PROBLEM DESCRIPTION: Reproduce every line of text from all the rows below word for word, and leave the pictures out of your answer.

-- start of MATERIAL FOR THIS EXERCISE --

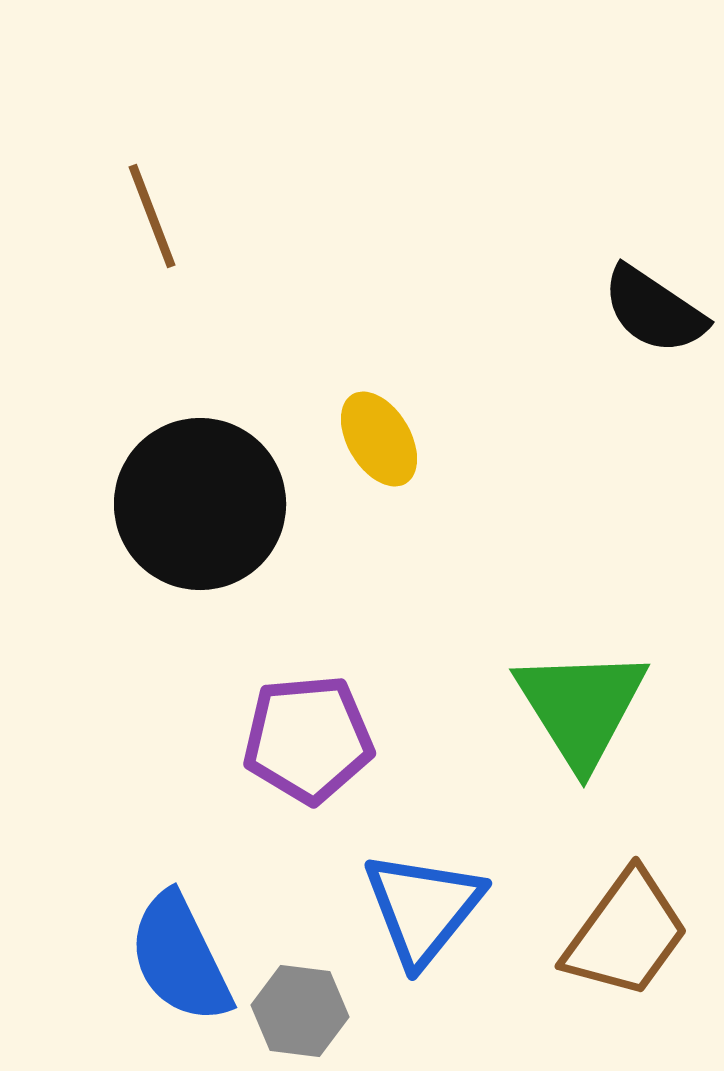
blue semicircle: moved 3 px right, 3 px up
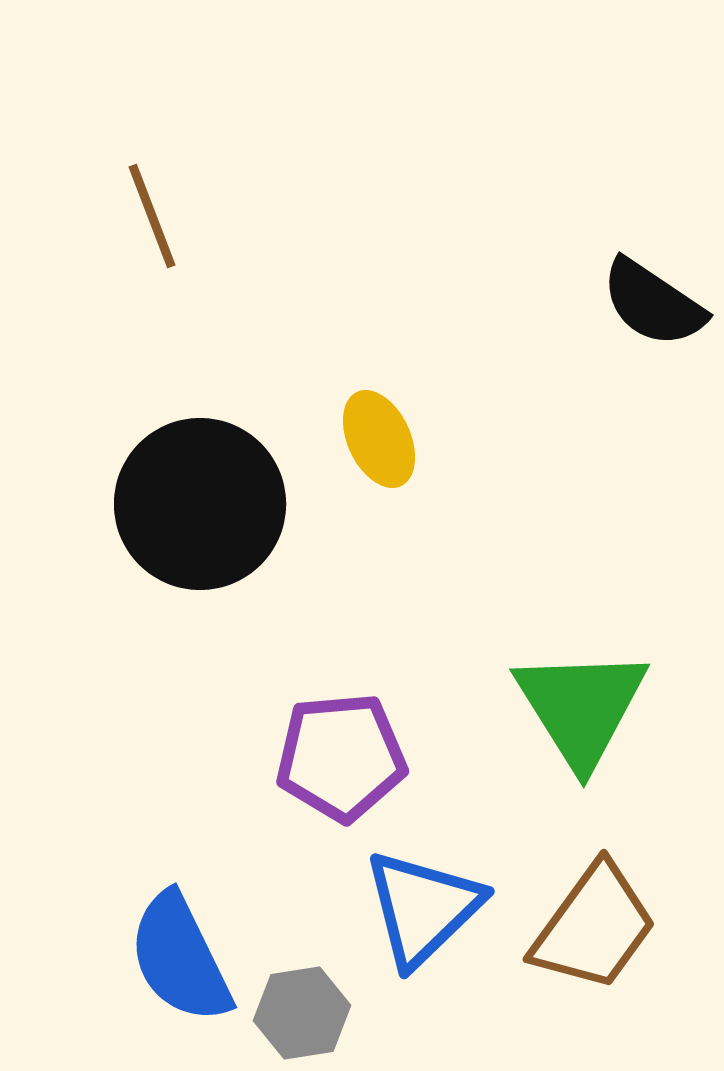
black semicircle: moved 1 px left, 7 px up
yellow ellipse: rotated 6 degrees clockwise
purple pentagon: moved 33 px right, 18 px down
blue triangle: rotated 7 degrees clockwise
brown trapezoid: moved 32 px left, 7 px up
gray hexagon: moved 2 px right, 2 px down; rotated 16 degrees counterclockwise
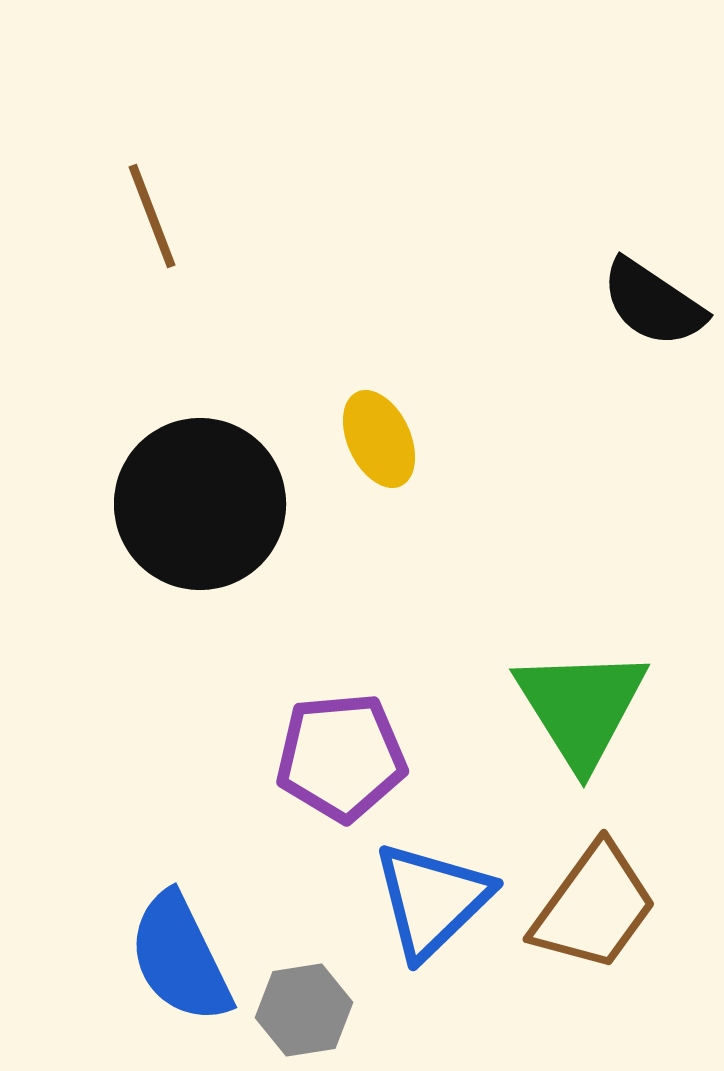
blue triangle: moved 9 px right, 8 px up
brown trapezoid: moved 20 px up
gray hexagon: moved 2 px right, 3 px up
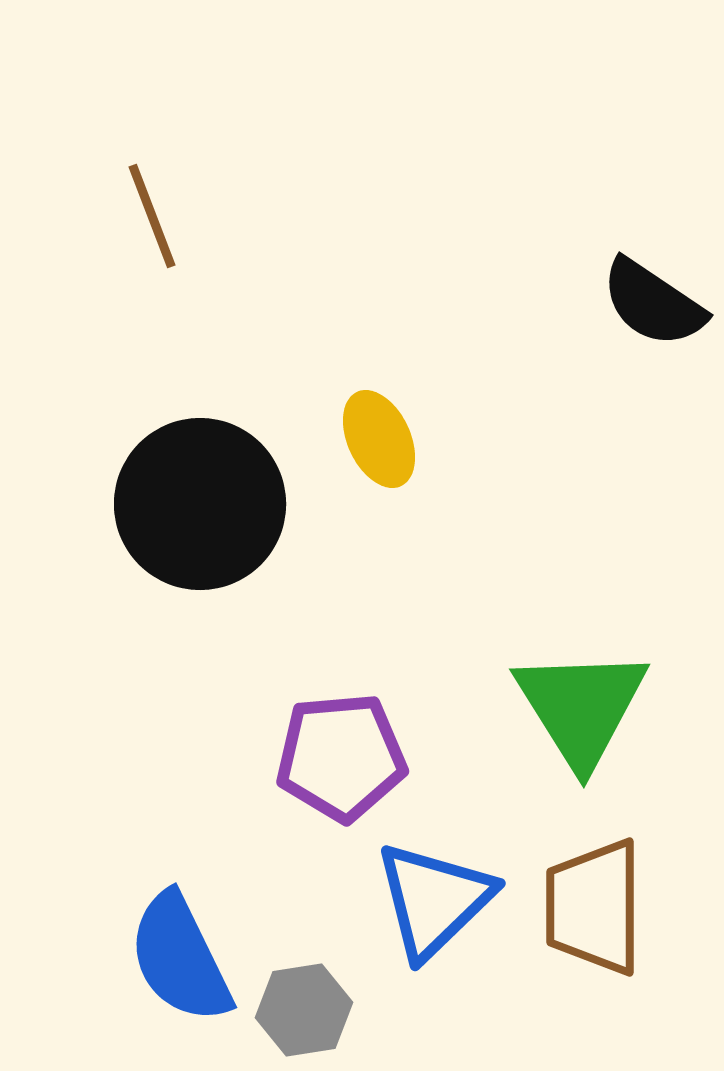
blue triangle: moved 2 px right
brown trapezoid: rotated 144 degrees clockwise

-- end of MATERIAL FOR THIS EXERCISE --

RESULT:
blue semicircle: moved 3 px right, 3 px up
black semicircle: moved 1 px left, 7 px up
yellow ellipse: rotated 6 degrees clockwise
purple pentagon: moved 33 px right, 18 px down
blue triangle: rotated 7 degrees clockwise
brown trapezoid: moved 32 px left, 7 px up
gray hexagon: moved 2 px right, 2 px down; rotated 16 degrees counterclockwise
blue triangle: moved 9 px right, 8 px up
brown trapezoid: moved 20 px up
gray hexagon: moved 2 px right, 3 px up
blue triangle: moved 2 px right
brown trapezoid: rotated 144 degrees clockwise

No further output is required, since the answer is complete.